Copy every one of these records word for word, without the pictures.

━━━━━ Data in this exercise ━━━━━

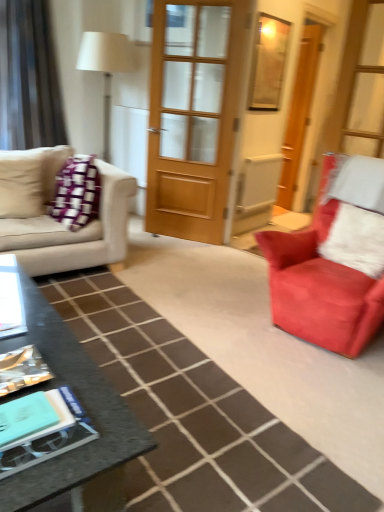
This screenshot has width=384, height=512. What are the coordinates of `vacant space that is in between wooden door at center, the 2th door viewed from the right, and suede red armchair at right` in the screenshot? It's located at (x=217, y=268).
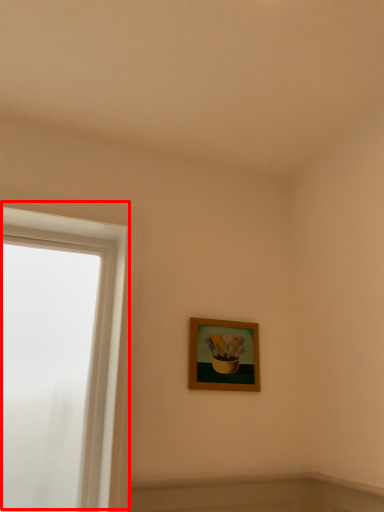
Question: From the image's perspective, what is the correct spatial positioning of window (annotated by the red box) in reference to picture frame?

Choices:
 (A) below
 (B) above

Answer: (B)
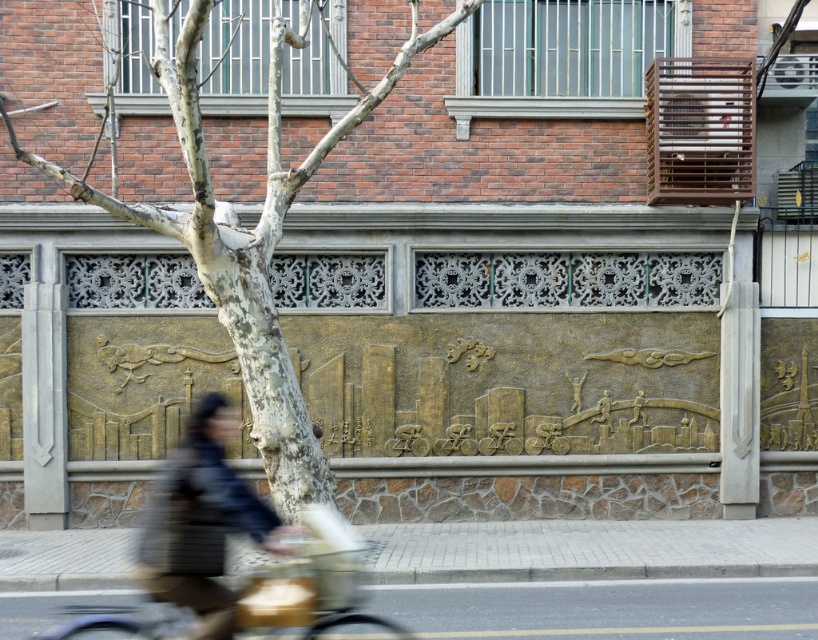
Can you confirm if smooth bark tree at center is positioned to the right of matte black jacket at lower left?

Indeed, smooth bark tree at center is positioned on the right side of matte black jacket at lower left.

Can you confirm if smooth bark tree at center is bigger than matte black jacket at lower left?

Yes.

Locate an element on the screen. smooth bark tree at center is located at coordinates (246, 230).

Image resolution: width=818 pixels, height=640 pixels. What are the coordinates of `smooth bark tree at center` in the screenshot? It's located at (246, 230).

Is smooth bark tree at center bigger than gold metallic bicycle at lower left?

A: Correct, smooth bark tree at center is larger in size than gold metallic bicycle at lower left.

Who is shorter, smooth bark tree at center or gold metallic bicycle at lower left?

Standing shorter between the two is gold metallic bicycle at lower left.

Describe the element at coordinates (246, 230) in the screenshot. I see `smooth bark tree at center` at that location.

You are a GUI agent. You are given a task and a screenshot of the screen. Output one action in this format:
    pyautogui.click(x=<x>, y=<y>)
    Task: Click on the smooth bark tree at center
    This screenshot has width=818, height=640.
    Given the screenshot: What is the action you would take?
    pyautogui.click(x=246, y=230)

Is the position of matte black jacket at lower left less distant than that of gold metallic bicycle at lower left?

No, it is not.

Where is `matte black jacket at lower left`? The height and width of the screenshot is (640, 818). matte black jacket at lower left is located at coordinates (201, 524).

Where is `matte black jacket at lower left`? Image resolution: width=818 pixels, height=640 pixels. matte black jacket at lower left is located at coordinates (201, 524).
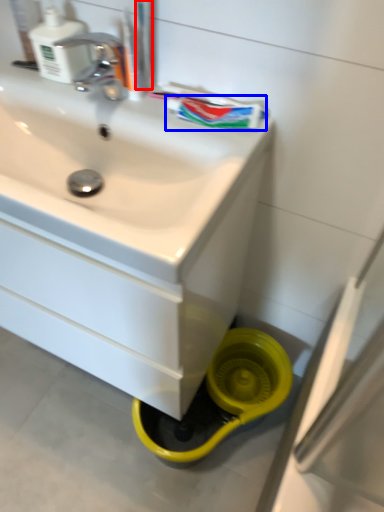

━━━━━

• [Task answer]
This screenshot has width=384, height=512. What are the coordinates of `vacant space that is in between wooden door at center, the 2th door viewed from the right, and suede red armchair at right` in the screenshot? It's located at (x=217, y=268).
Question: From the image's perspective, what is the correct spatial positioning of window (annotated by the red box) in reference to picture frame?

Choices:
 (A) below
 (B) above

Answer: (B)
Can you confirm if smooth bark tree at center is positioned to the right of matte black jacket at lower left?

Indeed, smooth bark tree at center is positioned on the right side of matte black jacket at lower left.

Can you confirm if smooth bark tree at center is bigger than matte black jacket at lower left?

Yes.

Locate an element on the screen. smooth bark tree at center is located at coordinates (246, 230).

Image resolution: width=818 pixels, height=640 pixels. What are the coordinates of `smooth bark tree at center` in the screenshot? It's located at (246, 230).

Is smooth bark tree at center bigger than gold metallic bicycle at lower left?

A: Correct, smooth bark tree at center is larger in size than gold metallic bicycle at lower left.

Who is shorter, smooth bark tree at center or gold metallic bicycle at lower left?

Standing shorter between the two is gold metallic bicycle at lower left.

Describe the element at coordinates (246, 230) in the screenshot. I see `smooth bark tree at center` at that location.

You are a GUI agent. You are given a task and a screenshot of the screen. Output one action in this format:
    pyautogui.click(x=<x>, y=<y>)
    Task: Click on the smooth bark tree at center
    This screenshot has width=818, height=640.
    Given the screenshot: What is the action you would take?
    pyautogui.click(x=246, y=230)

Is the position of matte black jacket at lower left less distant than that of gold metallic bicycle at lower left?

No, it is not.

Where is `matte black jacket at lower left`? The height and width of the screenshot is (640, 818). matte black jacket at lower left is located at coordinates (201, 524).

Where is `matte black jacket at lower left`? Image resolution: width=818 pixels, height=640 pixels. matte black jacket at lower left is located at coordinates (201, 524).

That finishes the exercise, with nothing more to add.